→ **Set exercise**
Copy out the lines below word for word, leaving out the pictures.

→ **Provided entries**
○ ○ ○ ○ ○ ○ ○

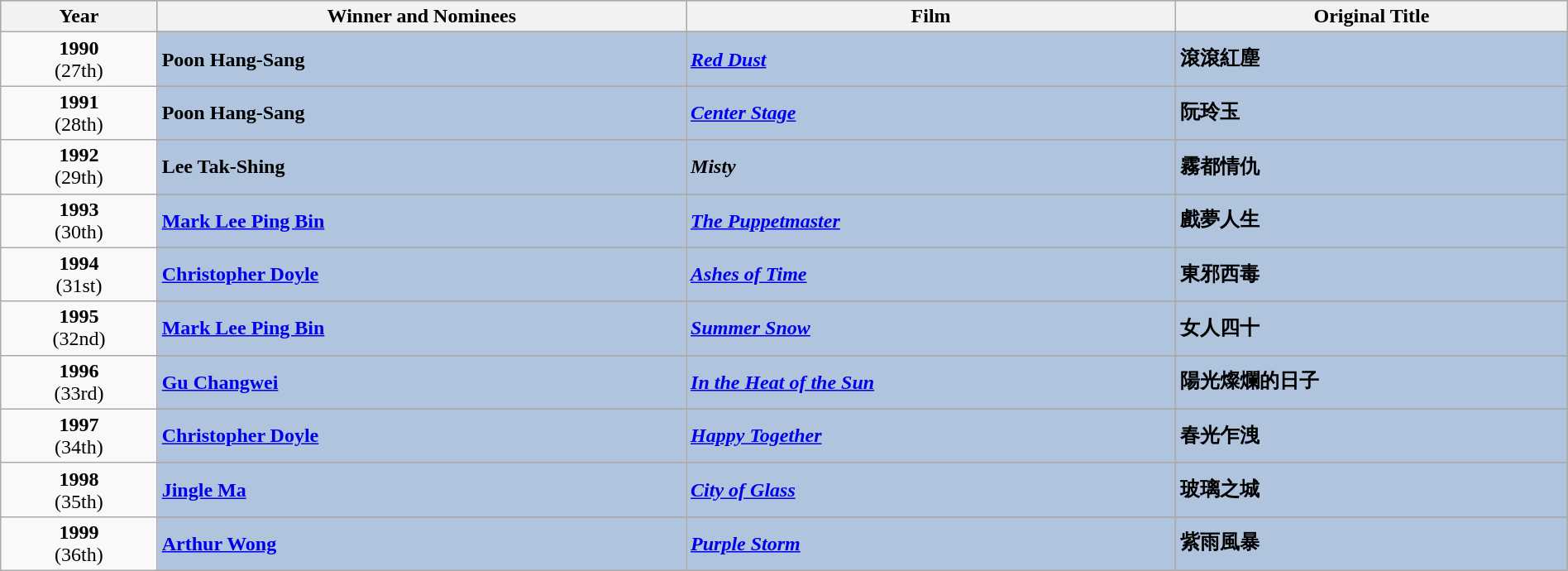
Lee Tak-Shing (422, 167)
Original Title (1372, 17)
1998(35th) (79, 490)
Arthur Wong (422, 543)
春光乍洩 (1372, 435)
Film (931, 17)
Red Dust (931, 60)
阮玲玉 (1372, 112)
Happy Together (931, 435)
Purple Storm (931, 543)
1999(36th) (79, 543)
1996(33rd) (79, 382)
Misty (931, 167)
The Puppetmaster (931, 220)
1993(30th) (79, 220)
Jingle Ma (422, 490)
City of Glass (931, 490)
1994(31st) (79, 275)
Ashes of Time (931, 275)
1997(34th) (79, 435)
Year (79, 17)
霧都情仇 (1372, 167)
1992(29th) (79, 167)
1995(32nd) (79, 327)
東邪西毒 (1372, 275)
Summer Snow (931, 327)
紫雨風暴 (1372, 543)
玻璃之城 (1372, 490)
Winner and Nominees (422, 17)
陽光燦爛的日子 (1372, 382)
1990(27th) (79, 60)
In the Heat of the Sun (931, 382)
Center Stage (931, 112)
1991(28th) (79, 112)
戲夢人生 (1372, 220)
女人四十 (1372, 327)
Gu Changwei (422, 382)
滾滾紅塵 (1372, 60)
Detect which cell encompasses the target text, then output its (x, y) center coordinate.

○ ○ ○ ○ ○ ○ ○

→ **Answer for this exercise**
Lee Tak-Shing (422, 167)
Original Title (1372, 17)
1998(35th) (79, 490)
Arthur Wong (422, 543)
春光乍洩 (1372, 435)
Film (931, 17)
Red Dust (931, 60)
阮玲玉 (1372, 112)
Happy Together (931, 435)
Purple Storm (931, 543)
1999(36th) (79, 543)
1996(33rd) (79, 382)
Misty (931, 167)
The Puppetmaster (931, 220)
1993(30th) (79, 220)
Jingle Ma (422, 490)
City of Glass (931, 490)
1994(31st) (79, 275)
Ashes of Time (931, 275)
1997(34th) (79, 435)
Year (79, 17)
霧都情仇 (1372, 167)
1992(29th) (79, 167)
1995(32nd) (79, 327)
東邪西毒 (1372, 275)
Summer Snow (931, 327)
紫雨風暴 (1372, 543)
玻璃之城 (1372, 490)
Winner and Nominees (422, 17)
陽光燦爛的日子 (1372, 382)
1990(27th) (79, 60)
In the Heat of the Sun (931, 382)
Center Stage (931, 112)
1991(28th) (79, 112)
戲夢人生 (1372, 220)
女人四十 (1372, 327)
Gu Changwei (422, 382)
滾滾紅塵 (1372, 60)
Detect which cell encompasses the target text, then output its (x, y) center coordinate.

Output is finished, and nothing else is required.